PROVIDED MATERIAL:
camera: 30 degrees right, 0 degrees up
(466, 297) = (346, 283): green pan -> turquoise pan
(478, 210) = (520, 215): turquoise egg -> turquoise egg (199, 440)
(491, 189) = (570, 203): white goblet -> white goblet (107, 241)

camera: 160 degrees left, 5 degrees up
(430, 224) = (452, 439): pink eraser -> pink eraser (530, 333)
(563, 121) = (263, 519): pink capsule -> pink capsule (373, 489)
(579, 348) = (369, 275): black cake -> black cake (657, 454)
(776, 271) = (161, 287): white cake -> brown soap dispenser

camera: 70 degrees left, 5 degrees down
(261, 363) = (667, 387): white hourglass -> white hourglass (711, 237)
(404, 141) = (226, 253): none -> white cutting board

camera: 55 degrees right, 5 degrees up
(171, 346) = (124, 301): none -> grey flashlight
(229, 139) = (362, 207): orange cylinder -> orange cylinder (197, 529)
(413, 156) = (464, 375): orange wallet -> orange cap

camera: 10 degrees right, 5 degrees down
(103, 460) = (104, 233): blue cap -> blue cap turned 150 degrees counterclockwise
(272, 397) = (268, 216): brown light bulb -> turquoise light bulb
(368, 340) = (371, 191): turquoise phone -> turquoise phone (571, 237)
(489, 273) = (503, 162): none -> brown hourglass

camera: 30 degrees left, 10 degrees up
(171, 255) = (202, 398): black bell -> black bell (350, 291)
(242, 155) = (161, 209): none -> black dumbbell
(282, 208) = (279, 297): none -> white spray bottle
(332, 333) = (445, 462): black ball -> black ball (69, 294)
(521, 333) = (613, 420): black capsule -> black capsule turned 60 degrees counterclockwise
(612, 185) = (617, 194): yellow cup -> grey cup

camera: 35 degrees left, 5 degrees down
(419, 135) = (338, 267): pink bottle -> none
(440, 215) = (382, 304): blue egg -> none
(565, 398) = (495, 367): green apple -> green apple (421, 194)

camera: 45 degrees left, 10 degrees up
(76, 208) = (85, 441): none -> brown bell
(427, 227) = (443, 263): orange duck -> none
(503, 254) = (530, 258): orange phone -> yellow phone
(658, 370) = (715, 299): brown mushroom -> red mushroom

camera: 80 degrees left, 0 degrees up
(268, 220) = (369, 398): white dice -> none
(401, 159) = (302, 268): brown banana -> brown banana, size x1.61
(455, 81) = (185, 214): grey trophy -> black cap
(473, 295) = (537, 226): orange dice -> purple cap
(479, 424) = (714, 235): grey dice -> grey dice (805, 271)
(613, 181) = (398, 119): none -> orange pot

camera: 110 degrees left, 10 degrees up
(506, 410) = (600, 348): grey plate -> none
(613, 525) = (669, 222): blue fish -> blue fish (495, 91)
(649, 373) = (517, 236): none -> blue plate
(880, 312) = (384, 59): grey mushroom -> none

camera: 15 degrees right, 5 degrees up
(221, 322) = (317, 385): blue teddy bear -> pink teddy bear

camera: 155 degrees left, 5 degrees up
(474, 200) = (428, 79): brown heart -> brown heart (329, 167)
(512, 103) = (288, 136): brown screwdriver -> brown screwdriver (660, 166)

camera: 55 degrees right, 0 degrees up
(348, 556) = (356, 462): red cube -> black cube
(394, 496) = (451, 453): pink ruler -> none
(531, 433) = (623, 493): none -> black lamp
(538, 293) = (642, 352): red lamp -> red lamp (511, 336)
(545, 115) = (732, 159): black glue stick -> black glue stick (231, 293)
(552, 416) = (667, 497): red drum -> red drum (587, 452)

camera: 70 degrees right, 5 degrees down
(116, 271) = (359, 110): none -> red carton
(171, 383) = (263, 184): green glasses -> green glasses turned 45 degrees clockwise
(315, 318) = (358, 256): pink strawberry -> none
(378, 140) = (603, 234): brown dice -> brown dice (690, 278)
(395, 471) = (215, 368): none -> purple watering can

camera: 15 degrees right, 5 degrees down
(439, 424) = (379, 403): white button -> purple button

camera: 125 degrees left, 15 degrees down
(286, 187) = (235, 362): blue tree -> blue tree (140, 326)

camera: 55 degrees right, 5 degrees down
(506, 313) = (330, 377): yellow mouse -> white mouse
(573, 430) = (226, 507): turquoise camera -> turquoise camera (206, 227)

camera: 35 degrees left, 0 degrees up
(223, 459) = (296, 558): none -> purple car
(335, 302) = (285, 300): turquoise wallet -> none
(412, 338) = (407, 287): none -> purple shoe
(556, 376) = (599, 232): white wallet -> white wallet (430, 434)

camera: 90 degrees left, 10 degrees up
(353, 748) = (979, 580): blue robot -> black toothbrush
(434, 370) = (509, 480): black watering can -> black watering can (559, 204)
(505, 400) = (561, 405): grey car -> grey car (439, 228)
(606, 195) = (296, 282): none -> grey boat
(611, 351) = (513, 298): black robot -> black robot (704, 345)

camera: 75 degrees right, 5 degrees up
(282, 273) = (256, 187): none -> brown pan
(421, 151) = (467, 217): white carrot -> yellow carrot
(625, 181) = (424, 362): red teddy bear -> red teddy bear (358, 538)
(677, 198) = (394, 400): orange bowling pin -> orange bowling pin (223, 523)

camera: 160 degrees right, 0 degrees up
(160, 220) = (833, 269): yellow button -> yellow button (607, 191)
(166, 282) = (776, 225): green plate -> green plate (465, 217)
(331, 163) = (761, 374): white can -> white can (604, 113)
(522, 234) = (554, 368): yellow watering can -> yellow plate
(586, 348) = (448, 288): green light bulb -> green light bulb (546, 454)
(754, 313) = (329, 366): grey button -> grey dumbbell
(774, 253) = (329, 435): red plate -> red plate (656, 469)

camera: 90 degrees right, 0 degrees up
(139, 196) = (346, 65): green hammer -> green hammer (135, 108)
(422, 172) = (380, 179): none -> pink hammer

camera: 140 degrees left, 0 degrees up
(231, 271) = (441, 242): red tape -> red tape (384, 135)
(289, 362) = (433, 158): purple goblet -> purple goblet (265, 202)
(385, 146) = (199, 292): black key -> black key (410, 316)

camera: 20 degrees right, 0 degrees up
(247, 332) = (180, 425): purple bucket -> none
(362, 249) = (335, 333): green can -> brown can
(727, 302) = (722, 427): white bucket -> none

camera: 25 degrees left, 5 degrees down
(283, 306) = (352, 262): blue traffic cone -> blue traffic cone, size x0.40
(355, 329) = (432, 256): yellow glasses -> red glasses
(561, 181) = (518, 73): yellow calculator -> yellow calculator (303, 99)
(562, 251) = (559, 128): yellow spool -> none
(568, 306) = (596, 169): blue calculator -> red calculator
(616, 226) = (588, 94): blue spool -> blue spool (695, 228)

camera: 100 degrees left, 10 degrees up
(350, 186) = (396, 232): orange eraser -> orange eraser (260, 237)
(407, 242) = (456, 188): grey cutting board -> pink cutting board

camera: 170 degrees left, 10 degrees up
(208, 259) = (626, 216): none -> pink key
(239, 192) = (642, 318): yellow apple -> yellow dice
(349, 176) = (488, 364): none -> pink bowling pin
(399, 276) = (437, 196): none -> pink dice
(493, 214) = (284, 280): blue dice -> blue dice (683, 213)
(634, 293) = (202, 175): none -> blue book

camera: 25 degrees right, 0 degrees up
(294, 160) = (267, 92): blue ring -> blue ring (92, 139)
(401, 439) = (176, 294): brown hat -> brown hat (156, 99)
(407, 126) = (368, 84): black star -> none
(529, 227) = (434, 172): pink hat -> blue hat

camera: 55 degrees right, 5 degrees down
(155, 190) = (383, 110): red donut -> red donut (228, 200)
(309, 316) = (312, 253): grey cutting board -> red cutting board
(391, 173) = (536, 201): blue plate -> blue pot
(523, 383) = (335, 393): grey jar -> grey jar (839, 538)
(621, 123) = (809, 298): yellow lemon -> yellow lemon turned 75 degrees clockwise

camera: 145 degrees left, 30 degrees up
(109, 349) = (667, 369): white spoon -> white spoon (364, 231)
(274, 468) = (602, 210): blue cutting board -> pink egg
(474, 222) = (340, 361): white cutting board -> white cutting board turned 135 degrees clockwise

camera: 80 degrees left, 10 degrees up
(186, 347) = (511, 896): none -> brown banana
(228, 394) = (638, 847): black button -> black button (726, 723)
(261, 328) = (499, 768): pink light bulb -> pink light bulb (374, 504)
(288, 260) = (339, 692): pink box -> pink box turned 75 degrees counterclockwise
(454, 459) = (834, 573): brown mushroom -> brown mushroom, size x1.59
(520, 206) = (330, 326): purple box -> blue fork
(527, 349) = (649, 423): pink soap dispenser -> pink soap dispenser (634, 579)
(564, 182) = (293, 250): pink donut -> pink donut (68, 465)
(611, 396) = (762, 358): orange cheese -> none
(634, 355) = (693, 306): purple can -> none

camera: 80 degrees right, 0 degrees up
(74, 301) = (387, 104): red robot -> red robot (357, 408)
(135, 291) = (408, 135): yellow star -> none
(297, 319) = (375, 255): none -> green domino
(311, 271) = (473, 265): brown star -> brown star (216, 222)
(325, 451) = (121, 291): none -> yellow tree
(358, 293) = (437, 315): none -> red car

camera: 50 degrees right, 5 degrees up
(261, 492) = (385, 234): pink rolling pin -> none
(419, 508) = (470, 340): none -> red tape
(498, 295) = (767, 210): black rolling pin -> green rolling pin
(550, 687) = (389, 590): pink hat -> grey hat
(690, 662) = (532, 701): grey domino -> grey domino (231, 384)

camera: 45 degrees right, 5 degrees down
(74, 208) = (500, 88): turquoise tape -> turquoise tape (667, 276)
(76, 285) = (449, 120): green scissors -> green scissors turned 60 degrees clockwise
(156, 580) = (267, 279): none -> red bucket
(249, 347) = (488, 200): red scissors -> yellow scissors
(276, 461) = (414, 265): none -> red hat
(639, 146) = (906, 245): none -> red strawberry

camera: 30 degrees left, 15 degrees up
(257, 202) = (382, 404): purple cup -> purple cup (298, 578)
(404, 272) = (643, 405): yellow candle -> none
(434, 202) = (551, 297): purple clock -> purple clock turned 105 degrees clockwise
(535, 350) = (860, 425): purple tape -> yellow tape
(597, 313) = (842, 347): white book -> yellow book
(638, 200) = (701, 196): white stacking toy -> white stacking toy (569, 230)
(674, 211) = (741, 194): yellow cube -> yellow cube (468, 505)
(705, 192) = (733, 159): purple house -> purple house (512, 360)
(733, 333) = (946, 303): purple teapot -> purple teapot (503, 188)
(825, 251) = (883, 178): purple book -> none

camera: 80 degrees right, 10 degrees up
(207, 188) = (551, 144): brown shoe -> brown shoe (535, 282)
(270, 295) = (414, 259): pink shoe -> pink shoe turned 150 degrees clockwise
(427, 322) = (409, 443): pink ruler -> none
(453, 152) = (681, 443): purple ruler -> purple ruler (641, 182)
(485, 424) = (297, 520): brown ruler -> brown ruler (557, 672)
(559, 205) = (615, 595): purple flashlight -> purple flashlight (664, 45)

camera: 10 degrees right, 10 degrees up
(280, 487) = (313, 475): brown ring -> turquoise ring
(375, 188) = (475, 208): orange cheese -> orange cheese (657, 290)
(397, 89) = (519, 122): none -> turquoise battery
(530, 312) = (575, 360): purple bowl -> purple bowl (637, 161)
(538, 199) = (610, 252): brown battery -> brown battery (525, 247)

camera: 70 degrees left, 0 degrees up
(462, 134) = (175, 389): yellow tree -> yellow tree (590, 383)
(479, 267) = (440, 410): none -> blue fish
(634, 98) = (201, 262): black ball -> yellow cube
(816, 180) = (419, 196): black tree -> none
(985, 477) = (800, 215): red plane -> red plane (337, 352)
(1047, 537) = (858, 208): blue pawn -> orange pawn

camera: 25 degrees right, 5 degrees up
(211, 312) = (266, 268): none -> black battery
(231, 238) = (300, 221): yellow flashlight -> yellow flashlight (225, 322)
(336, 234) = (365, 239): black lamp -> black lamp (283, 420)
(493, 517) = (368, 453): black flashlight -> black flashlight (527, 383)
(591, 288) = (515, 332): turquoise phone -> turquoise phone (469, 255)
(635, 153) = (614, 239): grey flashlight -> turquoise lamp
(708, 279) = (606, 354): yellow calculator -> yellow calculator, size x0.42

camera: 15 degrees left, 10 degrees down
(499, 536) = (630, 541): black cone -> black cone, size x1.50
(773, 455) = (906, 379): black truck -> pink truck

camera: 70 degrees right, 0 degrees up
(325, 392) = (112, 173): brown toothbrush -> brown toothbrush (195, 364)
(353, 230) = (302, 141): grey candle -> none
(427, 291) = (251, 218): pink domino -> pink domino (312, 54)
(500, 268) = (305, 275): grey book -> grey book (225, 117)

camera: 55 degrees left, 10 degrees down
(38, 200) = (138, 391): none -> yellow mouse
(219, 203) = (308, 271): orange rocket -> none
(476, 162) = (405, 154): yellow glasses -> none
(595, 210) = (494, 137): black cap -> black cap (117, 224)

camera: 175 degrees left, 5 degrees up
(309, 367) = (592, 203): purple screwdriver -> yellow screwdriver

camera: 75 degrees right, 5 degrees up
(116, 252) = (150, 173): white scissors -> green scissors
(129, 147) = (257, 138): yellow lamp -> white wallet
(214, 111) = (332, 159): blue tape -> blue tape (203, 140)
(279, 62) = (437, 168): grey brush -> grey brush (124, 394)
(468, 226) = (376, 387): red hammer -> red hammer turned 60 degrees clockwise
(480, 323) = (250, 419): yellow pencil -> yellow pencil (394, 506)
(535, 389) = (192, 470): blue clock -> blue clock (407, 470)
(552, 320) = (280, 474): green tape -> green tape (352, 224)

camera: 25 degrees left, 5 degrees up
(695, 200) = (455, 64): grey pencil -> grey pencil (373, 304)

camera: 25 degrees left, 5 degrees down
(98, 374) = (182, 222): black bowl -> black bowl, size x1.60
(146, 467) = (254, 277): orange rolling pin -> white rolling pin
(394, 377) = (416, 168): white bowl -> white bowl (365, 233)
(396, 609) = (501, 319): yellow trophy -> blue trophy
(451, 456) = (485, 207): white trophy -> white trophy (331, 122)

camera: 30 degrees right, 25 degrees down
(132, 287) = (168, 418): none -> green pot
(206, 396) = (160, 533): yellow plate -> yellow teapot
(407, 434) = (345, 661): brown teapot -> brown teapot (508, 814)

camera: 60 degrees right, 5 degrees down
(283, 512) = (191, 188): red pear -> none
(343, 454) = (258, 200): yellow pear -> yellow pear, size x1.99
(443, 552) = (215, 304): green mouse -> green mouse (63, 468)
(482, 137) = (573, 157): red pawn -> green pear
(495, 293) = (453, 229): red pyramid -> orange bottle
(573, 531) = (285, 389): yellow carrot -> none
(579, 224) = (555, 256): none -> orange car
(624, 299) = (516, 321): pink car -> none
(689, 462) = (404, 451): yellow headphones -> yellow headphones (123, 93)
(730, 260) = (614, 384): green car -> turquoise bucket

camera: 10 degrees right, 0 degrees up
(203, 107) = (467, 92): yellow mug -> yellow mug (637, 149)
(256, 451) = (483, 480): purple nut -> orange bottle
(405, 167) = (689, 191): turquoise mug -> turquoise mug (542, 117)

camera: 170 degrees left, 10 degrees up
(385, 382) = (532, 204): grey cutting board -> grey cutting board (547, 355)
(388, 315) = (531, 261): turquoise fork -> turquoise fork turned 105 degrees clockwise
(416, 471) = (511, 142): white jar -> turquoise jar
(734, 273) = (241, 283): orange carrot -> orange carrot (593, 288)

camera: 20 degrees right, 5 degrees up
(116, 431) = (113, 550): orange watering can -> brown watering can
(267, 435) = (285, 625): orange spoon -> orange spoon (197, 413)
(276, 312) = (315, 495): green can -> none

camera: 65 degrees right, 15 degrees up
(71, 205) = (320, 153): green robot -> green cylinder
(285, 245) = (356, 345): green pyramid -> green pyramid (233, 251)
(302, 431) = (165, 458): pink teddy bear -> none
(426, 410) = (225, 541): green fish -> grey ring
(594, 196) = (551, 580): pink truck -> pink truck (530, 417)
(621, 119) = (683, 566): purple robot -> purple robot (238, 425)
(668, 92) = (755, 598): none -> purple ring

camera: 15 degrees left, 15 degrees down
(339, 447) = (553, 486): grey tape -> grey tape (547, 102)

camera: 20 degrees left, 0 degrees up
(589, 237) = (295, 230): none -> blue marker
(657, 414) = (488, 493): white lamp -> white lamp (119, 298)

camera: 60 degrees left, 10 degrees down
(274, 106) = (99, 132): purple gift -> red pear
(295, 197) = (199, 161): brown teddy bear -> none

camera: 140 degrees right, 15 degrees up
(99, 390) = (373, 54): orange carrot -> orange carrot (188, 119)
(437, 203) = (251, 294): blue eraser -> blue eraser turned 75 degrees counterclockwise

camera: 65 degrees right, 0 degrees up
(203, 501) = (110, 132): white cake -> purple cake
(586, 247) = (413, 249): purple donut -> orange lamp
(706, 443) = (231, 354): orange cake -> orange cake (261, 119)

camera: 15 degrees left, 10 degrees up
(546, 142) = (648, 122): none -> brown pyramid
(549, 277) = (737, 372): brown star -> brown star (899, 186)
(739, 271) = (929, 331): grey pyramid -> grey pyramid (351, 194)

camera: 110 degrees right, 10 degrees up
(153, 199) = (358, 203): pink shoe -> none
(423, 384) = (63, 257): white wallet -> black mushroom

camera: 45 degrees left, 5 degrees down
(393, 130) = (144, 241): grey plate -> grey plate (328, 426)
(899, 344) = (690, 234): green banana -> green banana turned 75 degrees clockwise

EXERCISE GOAL: Total the lines of the data that include the word "bucket", and give that total as the sole response.

ANSWER TO THE EXERCISE: 4